◆ Task description: Give back the data in full. Leave nothing out.

◆ Change detection data:

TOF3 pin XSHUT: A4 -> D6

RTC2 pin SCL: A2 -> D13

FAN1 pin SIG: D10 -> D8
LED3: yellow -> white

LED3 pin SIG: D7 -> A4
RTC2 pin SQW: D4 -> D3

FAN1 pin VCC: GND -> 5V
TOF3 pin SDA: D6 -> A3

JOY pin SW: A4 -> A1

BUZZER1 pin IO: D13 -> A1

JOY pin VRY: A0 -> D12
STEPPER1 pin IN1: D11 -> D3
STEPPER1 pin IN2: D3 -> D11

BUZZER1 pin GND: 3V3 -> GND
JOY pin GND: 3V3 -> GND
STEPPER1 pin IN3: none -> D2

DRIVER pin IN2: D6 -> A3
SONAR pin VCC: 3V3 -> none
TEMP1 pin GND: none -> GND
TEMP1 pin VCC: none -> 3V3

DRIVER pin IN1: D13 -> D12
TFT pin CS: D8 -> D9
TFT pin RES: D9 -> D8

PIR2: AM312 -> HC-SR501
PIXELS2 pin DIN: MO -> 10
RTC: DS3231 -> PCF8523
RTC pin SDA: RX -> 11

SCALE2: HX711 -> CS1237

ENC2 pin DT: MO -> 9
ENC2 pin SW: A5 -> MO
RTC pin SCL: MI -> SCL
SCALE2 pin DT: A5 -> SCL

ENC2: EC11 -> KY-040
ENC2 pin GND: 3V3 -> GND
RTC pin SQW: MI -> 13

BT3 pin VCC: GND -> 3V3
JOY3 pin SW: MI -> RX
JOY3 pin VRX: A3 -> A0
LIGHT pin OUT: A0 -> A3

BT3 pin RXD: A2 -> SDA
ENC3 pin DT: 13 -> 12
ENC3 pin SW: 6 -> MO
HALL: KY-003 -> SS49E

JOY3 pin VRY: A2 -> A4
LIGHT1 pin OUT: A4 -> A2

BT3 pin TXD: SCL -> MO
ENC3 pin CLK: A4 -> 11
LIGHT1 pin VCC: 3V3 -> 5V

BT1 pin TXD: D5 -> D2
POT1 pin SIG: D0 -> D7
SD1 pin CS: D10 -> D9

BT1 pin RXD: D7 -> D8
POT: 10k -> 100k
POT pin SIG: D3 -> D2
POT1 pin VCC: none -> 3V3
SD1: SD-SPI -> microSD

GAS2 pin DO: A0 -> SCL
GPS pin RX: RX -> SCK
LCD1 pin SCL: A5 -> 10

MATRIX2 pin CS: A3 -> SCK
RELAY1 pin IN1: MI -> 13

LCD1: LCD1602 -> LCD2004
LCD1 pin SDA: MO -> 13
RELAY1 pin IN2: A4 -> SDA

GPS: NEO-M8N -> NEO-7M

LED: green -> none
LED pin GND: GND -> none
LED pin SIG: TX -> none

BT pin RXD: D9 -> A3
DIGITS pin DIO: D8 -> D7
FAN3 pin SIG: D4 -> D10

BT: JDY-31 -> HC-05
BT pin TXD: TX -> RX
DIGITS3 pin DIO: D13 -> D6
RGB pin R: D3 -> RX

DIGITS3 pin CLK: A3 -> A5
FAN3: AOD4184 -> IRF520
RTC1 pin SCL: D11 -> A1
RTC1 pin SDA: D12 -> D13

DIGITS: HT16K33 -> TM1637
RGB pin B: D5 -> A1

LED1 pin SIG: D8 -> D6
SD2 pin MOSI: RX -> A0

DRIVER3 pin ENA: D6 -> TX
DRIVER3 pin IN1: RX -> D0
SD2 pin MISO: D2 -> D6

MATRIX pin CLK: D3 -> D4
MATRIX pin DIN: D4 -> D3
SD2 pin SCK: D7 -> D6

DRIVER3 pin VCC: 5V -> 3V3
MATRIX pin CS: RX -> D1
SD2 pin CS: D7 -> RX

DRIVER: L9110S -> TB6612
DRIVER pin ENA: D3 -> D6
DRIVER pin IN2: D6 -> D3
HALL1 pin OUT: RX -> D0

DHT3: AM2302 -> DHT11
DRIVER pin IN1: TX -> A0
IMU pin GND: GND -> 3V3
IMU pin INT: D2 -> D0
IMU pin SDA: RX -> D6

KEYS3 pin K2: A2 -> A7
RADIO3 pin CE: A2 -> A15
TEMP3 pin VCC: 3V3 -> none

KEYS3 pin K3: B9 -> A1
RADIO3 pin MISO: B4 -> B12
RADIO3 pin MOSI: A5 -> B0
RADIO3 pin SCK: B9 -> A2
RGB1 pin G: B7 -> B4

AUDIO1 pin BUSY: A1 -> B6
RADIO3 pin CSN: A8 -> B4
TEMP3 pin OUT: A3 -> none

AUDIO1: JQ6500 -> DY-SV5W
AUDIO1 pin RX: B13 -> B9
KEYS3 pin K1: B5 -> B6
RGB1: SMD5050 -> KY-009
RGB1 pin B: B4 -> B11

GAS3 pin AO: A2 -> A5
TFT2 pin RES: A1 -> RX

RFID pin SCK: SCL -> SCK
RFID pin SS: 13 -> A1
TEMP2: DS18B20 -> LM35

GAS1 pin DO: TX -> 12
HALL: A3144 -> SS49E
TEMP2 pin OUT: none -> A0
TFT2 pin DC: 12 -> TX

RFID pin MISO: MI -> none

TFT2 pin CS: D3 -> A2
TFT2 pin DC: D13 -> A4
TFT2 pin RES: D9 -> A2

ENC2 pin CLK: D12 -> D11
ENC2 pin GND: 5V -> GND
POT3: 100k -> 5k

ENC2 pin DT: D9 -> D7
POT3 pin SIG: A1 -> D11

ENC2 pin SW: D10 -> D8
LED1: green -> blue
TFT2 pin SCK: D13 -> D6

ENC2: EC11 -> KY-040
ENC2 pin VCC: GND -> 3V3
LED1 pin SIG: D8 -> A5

◆ Output:
TOF3 pin XSHUT: A4 -> D6

RTC2 pin SCL: A2 -> D13

FAN1 pin SIG: D10 -> D8
LED3: yellow -> white

LED3 pin SIG: D7 -> A4
RTC2 pin SQW: D4 -> D3

FAN1 pin VCC: GND -> 5V
TOF3 pin SDA: D6 -> A3

JOY pin SW: A4 -> A1

BUZZER1 pin IO: D13 -> A1

JOY pin VRY: A0 -> D12
STEPPER1 pin IN1: D11 -> D3
STEPPER1 pin IN2: D3 -> D11

BUZZER1 pin GND: 3V3 -> GND
JOY pin GND: 3V3 -> GND
STEPPER1 pin IN3: none -> D2

DRIVER pin IN2: D6 -> A3
SONAR pin VCC: 3V3 -> none
TEMP1 pin GND: none -> GND
TEMP1 pin VCC: none -> 3V3

DRIVER pin IN1: D13 -> D12
TFT pin CS: D8 -> D9
TFT pin RES: D9 -> D8

PIR2: AM312 -> HC-SR501
PIXELS2 pin DIN: MO -> 10
RTC: DS3231 -> PCF8523
RTC pin SDA: RX -> 11

SCALE2: HX711 -> CS1237

ENC2 pin DT: MO -> 9
ENC2 pin SW: A5 -> MO
RTC pin SCL: MI -> SCL
SCALE2 pin DT: A5 -> SCL

ENC2: EC11 -> KY-040
ENC2 pin GND: 3V3 -> GND
RTC pin SQW: MI -> 13

BT3 pin VCC: GND -> 3V3
JOY3 pin SW: MI -> RX
JOY3 pin VRX: A3 -> A0
LIGHT pin OUT: A0 -> A3

BT3 pin RXD: A2 -> SDA
ENC3 pin DT: 13 -> 12
ENC3 pin SW: 6 -> MO
HALL: KY-003 -> SS49E

JOY3 pin VRY: A2 -> A4
LIGHT1 pin OUT: A4 -> A2

BT3 pin TXD: SCL -> MO
ENC3 pin CLK: A4 -> 11
LIGHT1 pin VCC: 3V3 -> 5V

BT1 pin TXD: D5 -> D2
POT1 pin SIG: D0 -> D7
SD1 pin CS: D10 -> D9

BT1 pin RXD: D7 -> D8
POT: 10k -> 100k
POT pin SIG: D3 -> D2
POT1 pin VCC: none -> 3V3
SD1: SD-SPI -> microSD

GAS2 pin DO: A0 -> SCL
GPS pin RX: RX -> SCK
LCD1 pin SCL: A5 -> 10

MATRIX2 pin CS: A3 -> SCK
RELAY1 pin IN1: MI -> 13

LCD1: LCD1602 -> LCD2004
LCD1 pin SDA: MO -> 13
RELAY1 pin IN2: A4 -> SDA

GPS: NEO-M8N -> NEO-7M

LED: green -> none
LED pin GND: GND -> none
LED pin SIG: TX -> none

BT pin RXD: D9 -> A3
DIGITS pin DIO: D8 -> D7
FAN3 pin SIG: D4 -> D10

BT: JDY-31 -> HC-05
BT pin TXD: TX -> RX
DIGITS3 pin DIO: D13 -> D6
RGB pin R: D3 -> RX

DIGITS3 pin CLK: A3 -> A5
FAN3: AOD4184 -> IRF520
RTC1 pin SCL: D11 -> A1
RTC1 pin SDA: D12 -> D13

DIGITS: HT16K33 -> TM1637
RGB pin B: D5 -> A1

LED1 pin SIG: D8 -> D6
SD2 pin MOSI: RX -> A0

DRIVER3 pin ENA: D6 -> TX
DRIVER3 pin IN1: RX -> D0
SD2 pin MISO: D2 -> D6

MATRIX pin CLK: D3 -> D4
MATRIX pin DIN: D4 -> D3
SD2 pin SCK: D7 -> D6

DRIVER3 pin VCC: 5V -> 3V3
MATRIX pin CS: RX -> D1
SD2 pin CS: D7 -> RX

DRIVER: L9110S -> TB6612
DRIVER pin ENA: D3 -> D6
DRIVER pin IN2: D6 -> D3
HALL1 pin OUT: RX -> D0

DHT3: AM2302 -> DHT11
DRIVER pin IN1: TX -> A0
IMU pin GND: GND -> 3V3
IMU pin INT: D2 -> D0
IMU pin SDA: RX -> D6

KEYS3 pin K2: A2 -> A7
RADIO3 pin CE: A2 -> A15
TEMP3 pin VCC: 3V3 -> none

KEYS3 pin K3: B9 -> A1
RADIO3 pin MISO: B4 -> B12
RADIO3 pin MOSI: A5 -> B0
RADIO3 pin SCK: B9 -> A2
RGB1 pin G: B7 -> B4

AUDIO1 pin BUSY: A1 -> B6
RADIO3 pin CSN: A8 -> B4
TEMP3 pin OUT: A3 -> none

AUDIO1: JQ6500 -> DY-SV5W
AUDIO1 pin RX: B13 -> B9
KEYS3 pin K1: B5 -> B6
RGB1: SMD5050 -> KY-009
RGB1 pin B: B4 -> B11

GAS3 pin AO: A2 -> A5
TFT2 pin RES: A1 -> RX

RFID pin SCK: SCL -> SCK
RFID pin SS: 13 -> A1
TEMP2: DS18B20 -> LM35

GAS1 pin DO: TX -> 12
HALL: A3144 -> SS49E
TEMP2 pin OUT: none -> A0
TFT2 pin DC: 12 -> TX

RFID pin MISO: MI -> none

TFT2 pin CS: D3 -> A2
TFT2 pin DC: D13 -> A4
TFT2 pin RES: D9 -> A2

ENC2 pin CLK: D12 -> D11
ENC2 pin GND: 5V -> GND
POT3: 100k -> 5k

ENC2 pin DT: D9 -> D7
POT3 pin SIG: A1 -> D11

ENC2 pin SW: D10 -> D8
LED1: green -> blue
TFT2 pin SCK: D13 -> D6

ENC2: EC11 -> KY-040
ENC2 pin VCC: GND -> 3V3
LED1 pin SIG: D8 -> A5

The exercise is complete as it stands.